> Instructions to follow:
Whenever a line in the records below contains "cupcake", pick it out.

[Items listed in a dataset]

- - - - - - -

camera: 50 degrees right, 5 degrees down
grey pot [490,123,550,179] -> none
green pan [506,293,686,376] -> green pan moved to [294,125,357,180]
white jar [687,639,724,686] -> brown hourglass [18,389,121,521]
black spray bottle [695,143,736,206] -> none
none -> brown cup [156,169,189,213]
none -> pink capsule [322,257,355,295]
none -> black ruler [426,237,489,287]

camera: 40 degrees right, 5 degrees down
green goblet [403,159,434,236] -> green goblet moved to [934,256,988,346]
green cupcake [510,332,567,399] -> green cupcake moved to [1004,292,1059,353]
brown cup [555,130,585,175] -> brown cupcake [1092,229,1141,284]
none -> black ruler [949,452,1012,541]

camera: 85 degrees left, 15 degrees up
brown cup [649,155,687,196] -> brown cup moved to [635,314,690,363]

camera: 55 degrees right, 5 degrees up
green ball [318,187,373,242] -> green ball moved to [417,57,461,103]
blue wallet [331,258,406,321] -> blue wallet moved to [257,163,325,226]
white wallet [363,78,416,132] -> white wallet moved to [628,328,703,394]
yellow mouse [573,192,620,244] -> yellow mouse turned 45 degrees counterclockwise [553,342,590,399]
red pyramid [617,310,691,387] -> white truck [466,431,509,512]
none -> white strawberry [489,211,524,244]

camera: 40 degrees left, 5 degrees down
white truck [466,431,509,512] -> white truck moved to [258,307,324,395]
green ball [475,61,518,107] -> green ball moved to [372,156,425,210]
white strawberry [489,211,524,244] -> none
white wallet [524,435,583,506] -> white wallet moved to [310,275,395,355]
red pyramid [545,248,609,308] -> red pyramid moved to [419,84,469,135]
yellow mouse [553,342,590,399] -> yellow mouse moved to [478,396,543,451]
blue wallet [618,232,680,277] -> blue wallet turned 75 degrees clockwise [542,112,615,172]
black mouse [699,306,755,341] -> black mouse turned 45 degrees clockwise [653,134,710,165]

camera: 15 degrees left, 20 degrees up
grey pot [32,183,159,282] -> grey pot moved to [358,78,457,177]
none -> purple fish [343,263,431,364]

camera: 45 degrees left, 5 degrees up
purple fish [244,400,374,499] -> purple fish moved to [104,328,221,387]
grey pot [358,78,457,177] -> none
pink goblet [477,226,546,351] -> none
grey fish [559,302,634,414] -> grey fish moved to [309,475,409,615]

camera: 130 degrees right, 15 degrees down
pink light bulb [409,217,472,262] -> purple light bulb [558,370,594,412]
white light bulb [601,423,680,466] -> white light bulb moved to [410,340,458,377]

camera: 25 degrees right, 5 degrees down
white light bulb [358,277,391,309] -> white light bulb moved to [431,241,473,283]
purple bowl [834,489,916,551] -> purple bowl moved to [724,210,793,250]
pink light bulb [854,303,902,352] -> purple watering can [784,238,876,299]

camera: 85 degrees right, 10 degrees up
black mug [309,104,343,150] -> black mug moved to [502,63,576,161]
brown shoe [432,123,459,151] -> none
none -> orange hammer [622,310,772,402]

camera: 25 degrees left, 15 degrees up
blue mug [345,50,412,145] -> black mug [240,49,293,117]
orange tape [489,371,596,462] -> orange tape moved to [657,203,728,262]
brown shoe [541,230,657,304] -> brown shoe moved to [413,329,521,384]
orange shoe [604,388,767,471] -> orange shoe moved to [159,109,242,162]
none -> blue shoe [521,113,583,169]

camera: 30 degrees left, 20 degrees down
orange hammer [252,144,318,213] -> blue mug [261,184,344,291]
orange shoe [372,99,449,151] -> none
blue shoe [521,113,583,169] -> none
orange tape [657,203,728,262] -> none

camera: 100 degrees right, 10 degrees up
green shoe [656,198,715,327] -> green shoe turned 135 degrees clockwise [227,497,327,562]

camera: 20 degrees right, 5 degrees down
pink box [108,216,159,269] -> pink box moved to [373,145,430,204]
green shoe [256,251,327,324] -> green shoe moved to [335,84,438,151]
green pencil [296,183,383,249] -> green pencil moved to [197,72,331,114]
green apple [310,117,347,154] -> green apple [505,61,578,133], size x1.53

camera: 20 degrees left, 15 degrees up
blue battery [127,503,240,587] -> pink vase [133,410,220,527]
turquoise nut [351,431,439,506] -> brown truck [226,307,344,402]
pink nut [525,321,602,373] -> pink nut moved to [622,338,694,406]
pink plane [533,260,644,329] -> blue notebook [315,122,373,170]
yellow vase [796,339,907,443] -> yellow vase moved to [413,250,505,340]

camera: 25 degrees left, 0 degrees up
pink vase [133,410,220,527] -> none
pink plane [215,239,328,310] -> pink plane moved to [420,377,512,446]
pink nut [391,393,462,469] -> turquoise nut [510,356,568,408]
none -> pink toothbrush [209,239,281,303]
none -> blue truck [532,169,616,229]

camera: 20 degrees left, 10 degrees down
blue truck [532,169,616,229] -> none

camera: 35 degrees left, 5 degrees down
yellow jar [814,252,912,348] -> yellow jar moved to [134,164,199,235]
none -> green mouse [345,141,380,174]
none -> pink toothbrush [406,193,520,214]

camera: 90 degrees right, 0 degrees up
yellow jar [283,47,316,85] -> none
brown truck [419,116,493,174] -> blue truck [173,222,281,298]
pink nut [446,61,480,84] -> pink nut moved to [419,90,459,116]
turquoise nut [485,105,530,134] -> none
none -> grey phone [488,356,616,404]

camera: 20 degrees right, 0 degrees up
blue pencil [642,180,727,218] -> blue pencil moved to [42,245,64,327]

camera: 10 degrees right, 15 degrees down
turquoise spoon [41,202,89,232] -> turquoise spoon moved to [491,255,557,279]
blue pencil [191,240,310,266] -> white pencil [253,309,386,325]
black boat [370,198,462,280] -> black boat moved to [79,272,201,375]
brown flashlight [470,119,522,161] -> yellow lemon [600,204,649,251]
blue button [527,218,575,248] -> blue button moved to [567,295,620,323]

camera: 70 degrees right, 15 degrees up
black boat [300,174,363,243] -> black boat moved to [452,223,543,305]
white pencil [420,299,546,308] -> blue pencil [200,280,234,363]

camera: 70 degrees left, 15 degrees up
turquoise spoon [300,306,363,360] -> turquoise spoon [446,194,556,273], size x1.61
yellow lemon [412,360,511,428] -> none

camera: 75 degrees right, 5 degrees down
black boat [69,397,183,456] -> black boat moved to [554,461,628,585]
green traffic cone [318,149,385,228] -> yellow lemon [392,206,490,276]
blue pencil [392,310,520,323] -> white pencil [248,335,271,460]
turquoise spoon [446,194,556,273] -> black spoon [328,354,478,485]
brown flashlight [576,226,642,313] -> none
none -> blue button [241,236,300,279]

- - - - - - -

> Result of this exercise:
green cupcake [510,332,567,399] -> green cupcake moved to [1004,292,1059,353]
brown cup [555,130,585,175] -> brown cupcake [1092,229,1141,284]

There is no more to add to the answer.